→ **What the exercise asks**
Give back exactly the lines of the entries below from the line with "yellow fork [174,251,345,367]" to the line with "red pot [282,94,394,199]", inclusive, and only those.

(Data items)
========

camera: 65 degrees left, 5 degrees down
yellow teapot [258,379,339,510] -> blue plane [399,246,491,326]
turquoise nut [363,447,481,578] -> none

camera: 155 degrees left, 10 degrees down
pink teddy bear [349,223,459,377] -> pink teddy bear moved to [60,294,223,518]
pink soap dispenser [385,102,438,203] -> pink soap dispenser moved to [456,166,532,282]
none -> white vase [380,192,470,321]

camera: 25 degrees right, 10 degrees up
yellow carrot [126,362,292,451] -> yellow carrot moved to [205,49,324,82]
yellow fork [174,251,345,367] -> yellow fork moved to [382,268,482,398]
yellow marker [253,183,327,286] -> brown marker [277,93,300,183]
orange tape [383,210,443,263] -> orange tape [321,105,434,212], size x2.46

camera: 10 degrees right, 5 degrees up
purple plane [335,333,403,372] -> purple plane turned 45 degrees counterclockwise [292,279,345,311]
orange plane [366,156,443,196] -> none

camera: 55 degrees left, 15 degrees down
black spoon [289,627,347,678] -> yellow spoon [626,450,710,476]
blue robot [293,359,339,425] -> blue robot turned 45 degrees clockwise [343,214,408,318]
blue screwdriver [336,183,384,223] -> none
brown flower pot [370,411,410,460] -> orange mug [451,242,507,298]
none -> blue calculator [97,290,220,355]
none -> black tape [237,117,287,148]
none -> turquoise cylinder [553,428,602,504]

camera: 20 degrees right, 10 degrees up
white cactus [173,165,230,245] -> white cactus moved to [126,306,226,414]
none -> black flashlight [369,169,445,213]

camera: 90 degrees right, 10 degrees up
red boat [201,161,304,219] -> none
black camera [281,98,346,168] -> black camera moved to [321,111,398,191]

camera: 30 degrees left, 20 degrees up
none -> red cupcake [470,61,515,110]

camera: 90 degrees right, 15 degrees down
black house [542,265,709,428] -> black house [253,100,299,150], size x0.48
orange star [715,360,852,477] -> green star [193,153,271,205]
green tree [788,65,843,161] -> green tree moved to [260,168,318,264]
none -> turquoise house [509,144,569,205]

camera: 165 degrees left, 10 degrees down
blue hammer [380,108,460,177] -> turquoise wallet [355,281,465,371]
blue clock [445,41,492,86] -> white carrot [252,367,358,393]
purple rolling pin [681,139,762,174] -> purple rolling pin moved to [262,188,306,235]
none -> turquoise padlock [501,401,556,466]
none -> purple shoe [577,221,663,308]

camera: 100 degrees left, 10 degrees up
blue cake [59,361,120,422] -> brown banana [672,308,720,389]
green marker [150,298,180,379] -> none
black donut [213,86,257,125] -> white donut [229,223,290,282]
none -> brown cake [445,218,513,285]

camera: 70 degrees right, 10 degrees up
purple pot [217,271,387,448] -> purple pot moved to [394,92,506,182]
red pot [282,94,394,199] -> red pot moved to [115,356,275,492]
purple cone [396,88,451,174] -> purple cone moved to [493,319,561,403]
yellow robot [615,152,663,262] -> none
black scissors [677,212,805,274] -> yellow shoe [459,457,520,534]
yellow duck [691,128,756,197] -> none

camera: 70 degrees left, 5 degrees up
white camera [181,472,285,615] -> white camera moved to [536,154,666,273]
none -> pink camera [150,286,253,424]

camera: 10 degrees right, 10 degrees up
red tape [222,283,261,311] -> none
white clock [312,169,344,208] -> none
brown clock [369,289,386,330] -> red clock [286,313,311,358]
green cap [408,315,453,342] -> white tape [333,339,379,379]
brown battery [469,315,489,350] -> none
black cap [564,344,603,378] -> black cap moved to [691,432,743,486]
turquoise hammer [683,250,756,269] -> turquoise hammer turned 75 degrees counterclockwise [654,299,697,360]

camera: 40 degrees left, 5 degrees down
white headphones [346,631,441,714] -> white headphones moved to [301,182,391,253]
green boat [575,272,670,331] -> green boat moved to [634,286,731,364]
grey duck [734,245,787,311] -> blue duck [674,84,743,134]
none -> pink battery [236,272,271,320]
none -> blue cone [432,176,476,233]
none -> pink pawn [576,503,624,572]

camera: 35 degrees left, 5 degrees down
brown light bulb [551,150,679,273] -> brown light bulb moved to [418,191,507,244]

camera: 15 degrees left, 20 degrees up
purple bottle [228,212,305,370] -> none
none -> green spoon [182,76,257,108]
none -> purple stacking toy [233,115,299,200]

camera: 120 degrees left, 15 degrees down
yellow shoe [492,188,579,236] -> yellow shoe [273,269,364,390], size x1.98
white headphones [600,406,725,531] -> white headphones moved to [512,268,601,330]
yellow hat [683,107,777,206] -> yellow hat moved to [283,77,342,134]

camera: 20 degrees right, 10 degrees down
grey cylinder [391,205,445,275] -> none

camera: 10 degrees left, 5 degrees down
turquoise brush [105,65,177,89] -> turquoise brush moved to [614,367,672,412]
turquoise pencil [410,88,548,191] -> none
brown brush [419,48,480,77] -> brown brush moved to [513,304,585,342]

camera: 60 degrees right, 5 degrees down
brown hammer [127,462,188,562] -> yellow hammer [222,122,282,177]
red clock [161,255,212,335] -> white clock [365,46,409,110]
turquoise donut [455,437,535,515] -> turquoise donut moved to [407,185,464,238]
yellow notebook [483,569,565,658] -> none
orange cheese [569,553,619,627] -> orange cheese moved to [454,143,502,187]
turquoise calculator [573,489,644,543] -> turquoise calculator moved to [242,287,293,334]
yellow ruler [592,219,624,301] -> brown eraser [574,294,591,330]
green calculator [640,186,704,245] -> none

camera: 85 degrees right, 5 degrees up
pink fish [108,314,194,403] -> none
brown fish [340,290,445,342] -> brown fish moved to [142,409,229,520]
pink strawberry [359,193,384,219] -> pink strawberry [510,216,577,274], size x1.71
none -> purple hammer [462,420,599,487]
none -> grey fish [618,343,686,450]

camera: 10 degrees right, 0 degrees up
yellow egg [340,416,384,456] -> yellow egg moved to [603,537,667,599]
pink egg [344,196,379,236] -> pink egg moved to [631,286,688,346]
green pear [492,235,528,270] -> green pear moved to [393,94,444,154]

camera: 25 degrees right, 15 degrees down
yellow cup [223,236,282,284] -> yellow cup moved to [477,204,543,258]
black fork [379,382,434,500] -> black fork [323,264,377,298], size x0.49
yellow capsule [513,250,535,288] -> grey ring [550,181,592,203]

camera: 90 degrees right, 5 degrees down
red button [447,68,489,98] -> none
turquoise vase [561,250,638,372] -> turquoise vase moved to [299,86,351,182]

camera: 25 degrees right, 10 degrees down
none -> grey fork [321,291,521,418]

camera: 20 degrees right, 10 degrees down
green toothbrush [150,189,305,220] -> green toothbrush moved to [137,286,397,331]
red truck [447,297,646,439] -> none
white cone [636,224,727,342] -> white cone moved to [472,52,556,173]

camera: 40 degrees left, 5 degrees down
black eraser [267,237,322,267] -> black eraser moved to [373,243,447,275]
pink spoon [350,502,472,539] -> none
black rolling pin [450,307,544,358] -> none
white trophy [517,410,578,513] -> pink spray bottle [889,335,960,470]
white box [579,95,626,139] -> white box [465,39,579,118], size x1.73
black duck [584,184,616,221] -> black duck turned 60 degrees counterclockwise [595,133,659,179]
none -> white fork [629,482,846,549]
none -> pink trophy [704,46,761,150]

========

→ **Output below**
yellow fork [174,251,345,367] -> yellow fork moved to [382,268,482,398]
yellow marker [253,183,327,286] -> brown marker [277,93,300,183]
orange tape [383,210,443,263] -> orange tape [321,105,434,212], size x2.46

camera: 10 degrees right, 5 degrees up
purple plane [335,333,403,372] -> purple plane turned 45 degrees counterclockwise [292,279,345,311]
orange plane [366,156,443,196] -> none

camera: 55 degrees left, 15 degrees down
black spoon [289,627,347,678] -> yellow spoon [626,450,710,476]
blue robot [293,359,339,425] -> blue robot turned 45 degrees clockwise [343,214,408,318]
blue screwdriver [336,183,384,223] -> none
brown flower pot [370,411,410,460] -> orange mug [451,242,507,298]
none -> blue calculator [97,290,220,355]
none -> black tape [237,117,287,148]
none -> turquoise cylinder [553,428,602,504]

camera: 20 degrees right, 10 degrees up
white cactus [173,165,230,245] -> white cactus moved to [126,306,226,414]
none -> black flashlight [369,169,445,213]

camera: 90 degrees right, 10 degrees up
red boat [201,161,304,219] -> none
black camera [281,98,346,168] -> black camera moved to [321,111,398,191]

camera: 30 degrees left, 20 degrees up
none -> red cupcake [470,61,515,110]

camera: 90 degrees right, 15 degrees down
black house [542,265,709,428] -> black house [253,100,299,150], size x0.48
orange star [715,360,852,477] -> green star [193,153,271,205]
green tree [788,65,843,161] -> green tree moved to [260,168,318,264]
none -> turquoise house [509,144,569,205]

camera: 165 degrees left, 10 degrees down
blue hammer [380,108,460,177] -> turquoise wallet [355,281,465,371]
blue clock [445,41,492,86] -> white carrot [252,367,358,393]
purple rolling pin [681,139,762,174] -> purple rolling pin moved to [262,188,306,235]
none -> turquoise padlock [501,401,556,466]
none -> purple shoe [577,221,663,308]

camera: 100 degrees left, 10 degrees up
blue cake [59,361,120,422] -> brown banana [672,308,720,389]
green marker [150,298,180,379] -> none
black donut [213,86,257,125] -> white donut [229,223,290,282]
none -> brown cake [445,218,513,285]

camera: 70 degrees right, 10 degrees up
purple pot [217,271,387,448] -> purple pot moved to [394,92,506,182]
red pot [282,94,394,199] -> red pot moved to [115,356,275,492]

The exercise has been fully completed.